**EXERCISE OBJECTIVE**: Take the entries that follow and write them out again, word for word.

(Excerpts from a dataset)
BEGIN
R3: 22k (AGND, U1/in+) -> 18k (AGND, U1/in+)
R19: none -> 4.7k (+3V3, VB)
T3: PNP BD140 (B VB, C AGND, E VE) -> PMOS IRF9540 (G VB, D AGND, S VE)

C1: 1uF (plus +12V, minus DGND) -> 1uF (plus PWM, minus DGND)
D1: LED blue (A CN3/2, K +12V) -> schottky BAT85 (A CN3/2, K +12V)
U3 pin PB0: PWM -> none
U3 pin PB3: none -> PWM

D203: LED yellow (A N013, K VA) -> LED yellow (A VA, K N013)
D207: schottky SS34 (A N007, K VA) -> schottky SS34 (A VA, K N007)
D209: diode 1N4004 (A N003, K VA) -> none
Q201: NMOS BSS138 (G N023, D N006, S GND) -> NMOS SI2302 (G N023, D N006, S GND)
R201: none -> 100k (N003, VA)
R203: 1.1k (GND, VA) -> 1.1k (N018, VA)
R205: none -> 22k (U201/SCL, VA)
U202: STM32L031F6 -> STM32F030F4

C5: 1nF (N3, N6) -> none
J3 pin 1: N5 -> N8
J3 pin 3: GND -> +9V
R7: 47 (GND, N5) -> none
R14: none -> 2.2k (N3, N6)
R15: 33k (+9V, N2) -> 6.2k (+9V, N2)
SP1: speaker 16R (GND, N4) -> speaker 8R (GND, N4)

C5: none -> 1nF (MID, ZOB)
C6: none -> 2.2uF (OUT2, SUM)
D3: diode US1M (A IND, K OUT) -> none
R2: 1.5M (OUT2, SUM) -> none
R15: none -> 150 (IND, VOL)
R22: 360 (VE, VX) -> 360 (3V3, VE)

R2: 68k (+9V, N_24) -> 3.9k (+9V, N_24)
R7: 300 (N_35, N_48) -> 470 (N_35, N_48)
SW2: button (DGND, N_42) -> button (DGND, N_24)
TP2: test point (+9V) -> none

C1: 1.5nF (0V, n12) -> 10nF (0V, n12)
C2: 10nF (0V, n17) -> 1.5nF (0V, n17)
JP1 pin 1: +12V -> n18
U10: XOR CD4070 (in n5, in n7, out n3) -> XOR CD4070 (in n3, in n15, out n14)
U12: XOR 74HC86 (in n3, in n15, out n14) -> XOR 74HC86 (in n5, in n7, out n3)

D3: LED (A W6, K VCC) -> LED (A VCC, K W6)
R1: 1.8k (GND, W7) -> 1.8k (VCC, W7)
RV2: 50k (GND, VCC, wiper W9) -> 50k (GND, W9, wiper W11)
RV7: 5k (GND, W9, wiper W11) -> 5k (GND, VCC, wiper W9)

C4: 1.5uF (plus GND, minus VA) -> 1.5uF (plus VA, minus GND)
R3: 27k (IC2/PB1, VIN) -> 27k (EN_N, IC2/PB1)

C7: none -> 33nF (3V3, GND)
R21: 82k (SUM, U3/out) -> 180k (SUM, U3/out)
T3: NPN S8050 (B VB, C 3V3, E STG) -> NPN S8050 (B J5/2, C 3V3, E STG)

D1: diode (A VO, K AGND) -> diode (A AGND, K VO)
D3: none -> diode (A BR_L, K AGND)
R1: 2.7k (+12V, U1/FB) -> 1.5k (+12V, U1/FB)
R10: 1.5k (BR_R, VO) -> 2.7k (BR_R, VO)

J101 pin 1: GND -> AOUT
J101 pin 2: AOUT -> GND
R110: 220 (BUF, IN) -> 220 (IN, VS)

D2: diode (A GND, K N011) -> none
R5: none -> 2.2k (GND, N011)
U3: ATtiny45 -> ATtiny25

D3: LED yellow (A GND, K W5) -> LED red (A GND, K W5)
END
**SOLUTION TO THE EXERCISE**:
R3: 22k (AGND, U1/in+) -> 18k (AGND, U1/in+)
R19: none -> 4.7k (+3V3, VB)
T3: PNP BD140 (B VB, C AGND, E VE) -> PMOS IRF9540 (G VB, D AGND, S VE)

C1: 1uF (plus +12V, minus DGND) -> 1uF (plus PWM, minus DGND)
D1: LED blue (A CN3/2, K +12V) -> schottky BAT85 (A CN3/2, K +12V)
U3 pin PB0: PWM -> none
U3 pin PB3: none -> PWM

D203: LED yellow (A N013, K VA) -> LED yellow (A VA, K N013)
D207: schottky SS34 (A N007, K VA) -> schottky SS34 (A VA, K N007)
D209: diode 1N4004 (A N003, K VA) -> none
Q201: NMOS BSS138 (G N023, D N006, S GND) -> NMOS SI2302 (G N023, D N006, S GND)
R201: none -> 100k (N003, VA)
R203: 1.1k (GND, VA) -> 1.1k (N018, VA)
R205: none -> 22k (U201/SCL, VA)
U202: STM32L031F6 -> STM32F030F4

C5: 1nF (N3, N6) -> none
J3 pin 1: N5 -> N8
J3 pin 3: GND -> +9V
R7: 47 (GND, N5) -> none
R14: none -> 2.2k (N3, N6)
R15: 33k (+9V, N2) -> 6.2k (+9V, N2)
SP1: speaker 16R (GND, N4) -> speaker 8R (GND, N4)

C5: none -> 1nF (MID, ZOB)
C6: none -> 2.2uF (OUT2, SUM)
D3: diode US1M (A IND, K OUT) -> none
R2: 1.5M (OUT2, SUM) -> none
R15: none -> 150 (IND, VOL)
R22: 360 (VE, VX) -> 360 (3V3, VE)

R2: 68k (+9V, N_24) -> 3.9k (+9V, N_24)
R7: 300 (N_35, N_48) -> 470 (N_35, N_48)
SW2: button (DGND, N_42) -> button (DGND, N_24)
TP2: test point (+9V) -> none

C1: 1.5nF (0V, n12) -> 10nF (0V, n12)
C2: 10nF (0V, n17) -> 1.5nF (0V, n17)
JP1 pin 1: +12V -> n18
U10: XOR CD4070 (in n5, in n7, out n3) -> XOR CD4070 (in n3, in n15, out n14)
U12: XOR 74HC86 (in n3, in n15, out n14) -> XOR 74HC86 (in n5, in n7, out n3)

D3: LED (A W6, K VCC) -> LED (A VCC, K W6)
R1: 1.8k (GND, W7) -> 1.8k (VCC, W7)
RV2: 50k (GND, VCC, wiper W9) -> 50k (GND, W9, wiper W11)
RV7: 5k (GND, W9, wiper W11) -> 5k (GND, VCC, wiper W9)

C4: 1.5uF (plus GND, minus VA) -> 1.5uF (plus VA, minus GND)
R3: 27k (IC2/PB1, VIN) -> 27k (EN_N, IC2/PB1)

C7: none -> 33nF (3V3, GND)
R21: 82k (SUM, U3/out) -> 180k (SUM, U3/out)
T3: NPN S8050 (B VB, C 3V3, E STG) -> NPN S8050 (B J5/2, C 3V3, E STG)

D1: diode (A VO, K AGND) -> diode (A AGND, K VO)
D3: none -> diode (A BR_L, K AGND)
R1: 2.7k (+12V, U1/FB) -> 1.5k (+12V, U1/FB)
R10: 1.5k (BR_R, VO) -> 2.7k (BR_R, VO)

J101 pin 1: GND -> AOUT
J101 pin 2: AOUT -> GND
R110: 220 (BUF, IN) -> 220 (IN, VS)

D2: diode (A GND, K N011) -> none
R5: none -> 2.2k (GND, N011)
U3: ATtiny45 -> ATtiny25

D3: LED yellow (A GND, K W5) -> LED red (A GND, K W5)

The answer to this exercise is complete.